[EXTRACTED ENTRIES — start]
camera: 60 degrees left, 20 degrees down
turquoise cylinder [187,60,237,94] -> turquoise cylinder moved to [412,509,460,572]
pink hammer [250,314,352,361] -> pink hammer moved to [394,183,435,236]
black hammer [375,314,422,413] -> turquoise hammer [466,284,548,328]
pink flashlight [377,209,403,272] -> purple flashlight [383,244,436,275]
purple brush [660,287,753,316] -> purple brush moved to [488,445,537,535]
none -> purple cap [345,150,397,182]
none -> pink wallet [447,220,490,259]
[EXTRACTED ENTRIES — finish]
TASK OBJECTIVE:
Once more, set down the full listing, verbatim.

ANSWER AREA:
camera: 60 degrees left, 20 degrees down
turquoise cylinder [187,60,237,94] -> turquoise cylinder moved to [412,509,460,572]
pink hammer [250,314,352,361] -> pink hammer moved to [394,183,435,236]
black hammer [375,314,422,413] -> turquoise hammer [466,284,548,328]
pink flashlight [377,209,403,272] -> purple flashlight [383,244,436,275]
purple brush [660,287,753,316] -> purple brush moved to [488,445,537,535]
none -> purple cap [345,150,397,182]
none -> pink wallet [447,220,490,259]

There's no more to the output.